- **Collected data**
+++
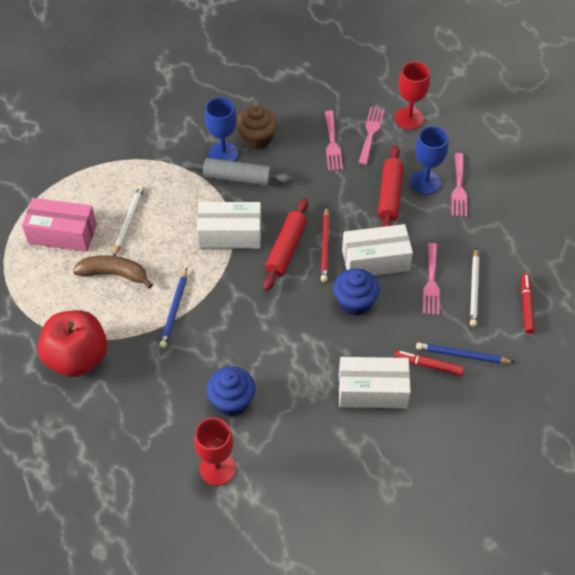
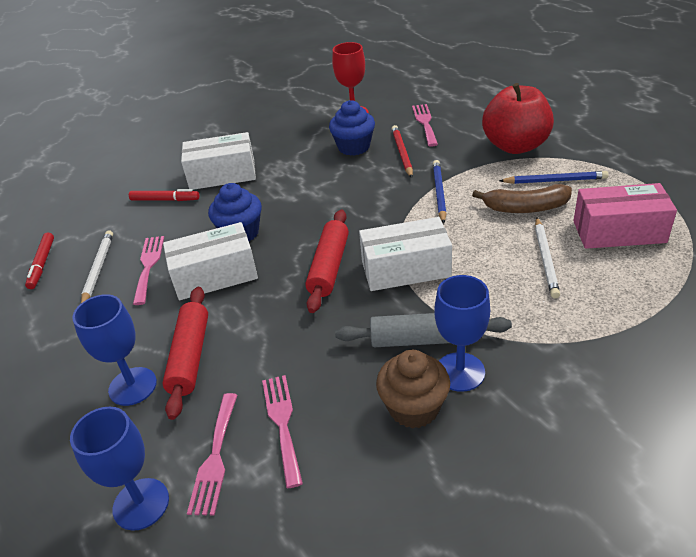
camera: 175 degrees right, 15 degrees down
(325, 246) = (280, 278): red pencil -> red pencil (402, 153)
(409, 118) = (141, 504): red goblet -> blue goblet
(459, 188) = (82, 387): pink fork -> pink fork (425, 123)
(462, 355) = (128, 213): blue pencil -> blue pencil (555, 180)

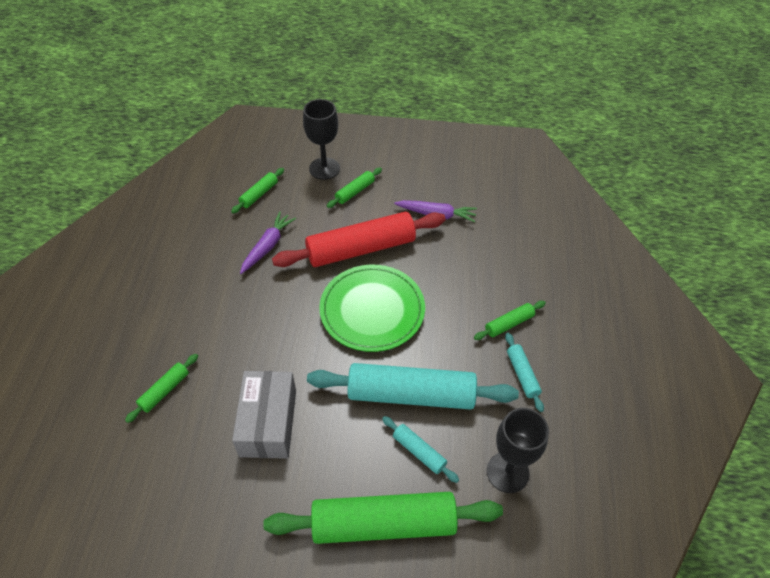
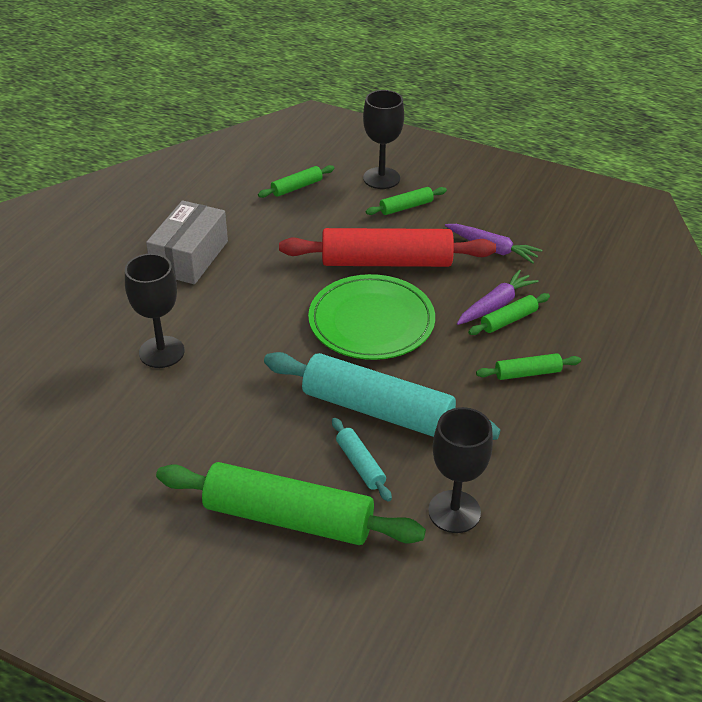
camera: 20 degrees right, 10 degrees down
(164, 391) = (115, 339): green rolling pin -> green rolling pin (508, 320)
(211, 392) = (161, 352): none -> black goblet
(268, 246) = (283, 236): purple carrot -> purple carrot (496, 305)
(268, 423) = (208, 394): grey box -> grey box (190, 257)
(522, 374) = (519, 425): turquoise rolling pin -> none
+++
Could you write the entries out again exactly, without their pictures?

camera: 175 degrees right, 15 degrees down
(325, 246) = (280, 278): red pencil -> red pencil (402, 153)
(409, 118) = (141, 504): red goblet -> blue goblet
(459, 188) = (82, 387): pink fork -> pink fork (425, 123)
(462, 355) = (128, 213): blue pencil -> blue pencil (555, 180)

camera: 20 degrees right, 10 degrees down
(164, 391) = (115, 339): green rolling pin -> green rolling pin (508, 320)
(211, 392) = (161, 352): none -> black goblet
(268, 246) = (283, 236): purple carrot -> purple carrot (496, 305)
(268, 423) = (208, 394): grey box -> grey box (190, 257)
(522, 374) = (519, 425): turquoise rolling pin -> none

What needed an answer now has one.